Reproduce word for word, from the entries below, the line with "R1: none -> 560 (DGND, N013)", the line with "SW1: switch (DGND, N013) -> none", and every line between them, and nothing more.

*** PROVIDED RECORDS Section Begins ***

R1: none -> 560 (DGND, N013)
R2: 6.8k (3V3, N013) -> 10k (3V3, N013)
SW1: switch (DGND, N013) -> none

*** PROVIDED RECORDS Section Ends ***
*** PROVIDED RECORDS Section Begins ***

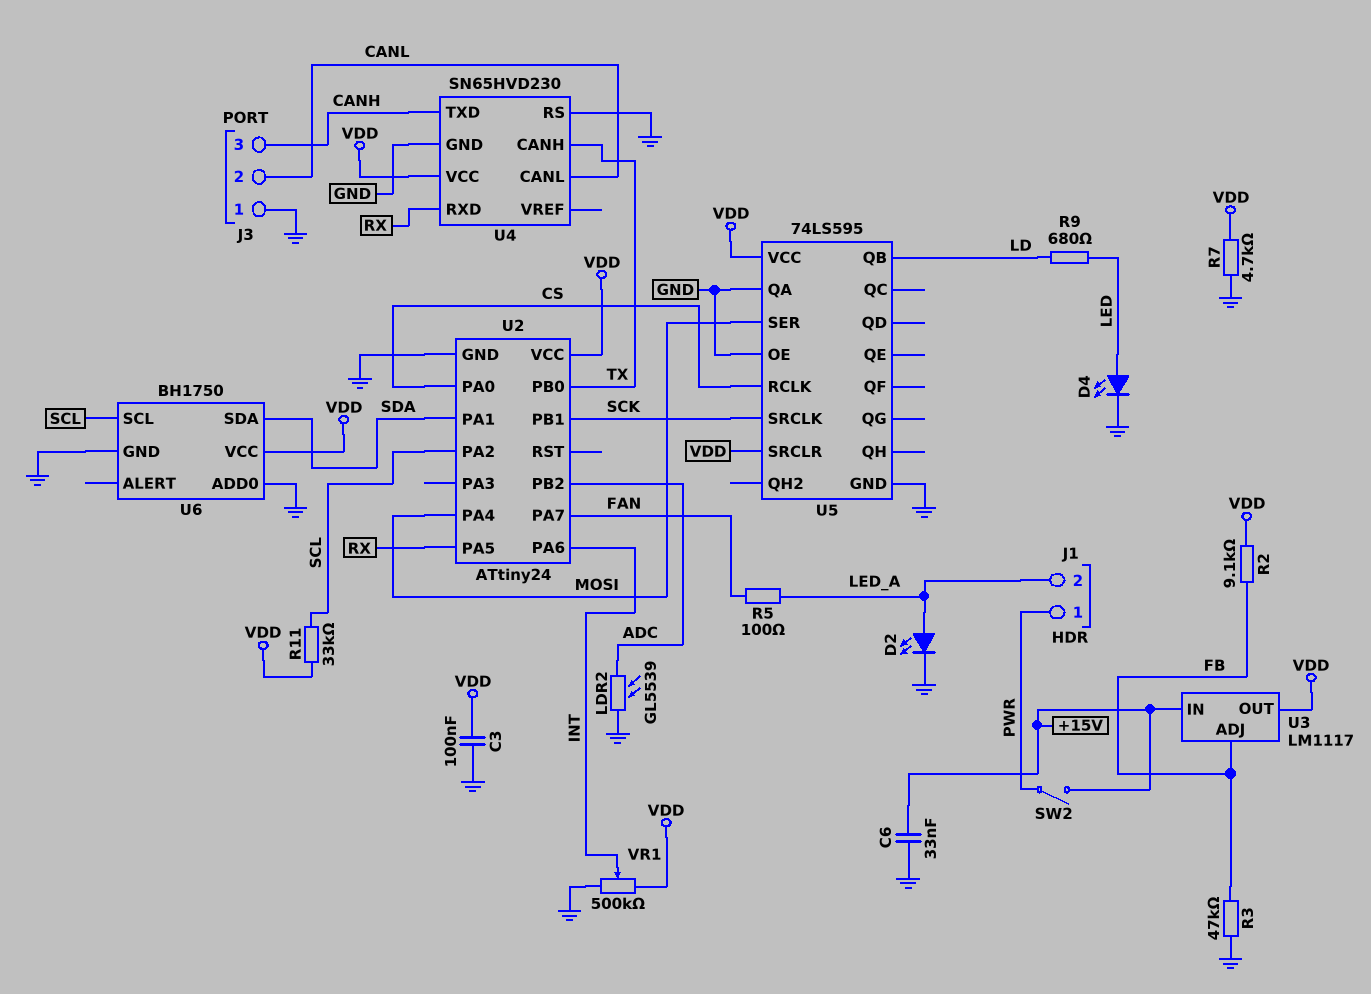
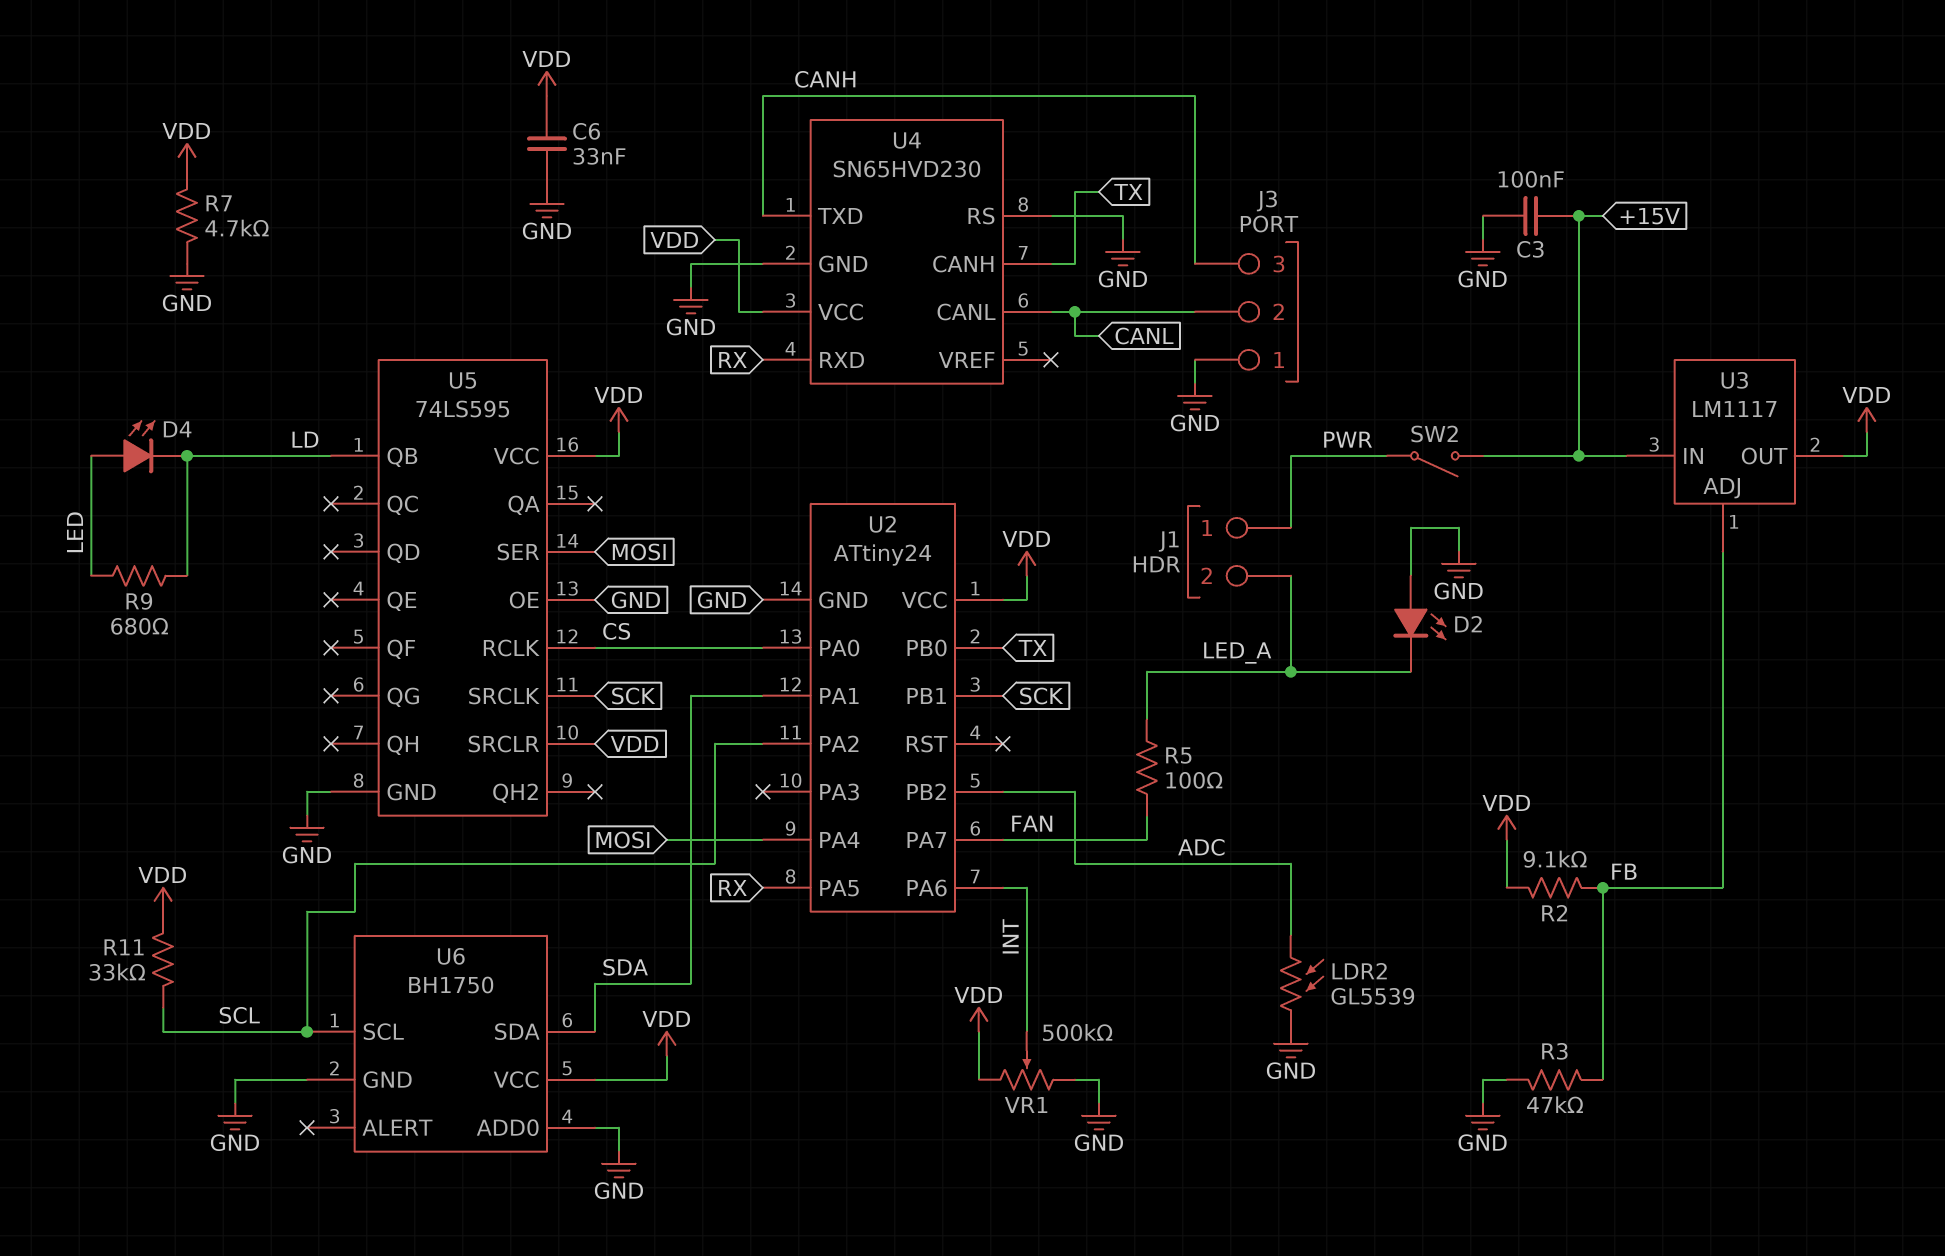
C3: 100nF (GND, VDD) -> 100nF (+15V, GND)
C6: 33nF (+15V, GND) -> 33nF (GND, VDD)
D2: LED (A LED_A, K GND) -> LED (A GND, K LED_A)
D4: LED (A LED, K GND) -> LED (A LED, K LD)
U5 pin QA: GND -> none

*** PROVIDED RECORDS Section Ends ***

• _TASK SOLUTION_:
R1: none -> 560 (DGND, N013)
R2: 6.8k (3V3, N013) -> 10k (3V3, N013)
SW1: switch (DGND, N013) -> none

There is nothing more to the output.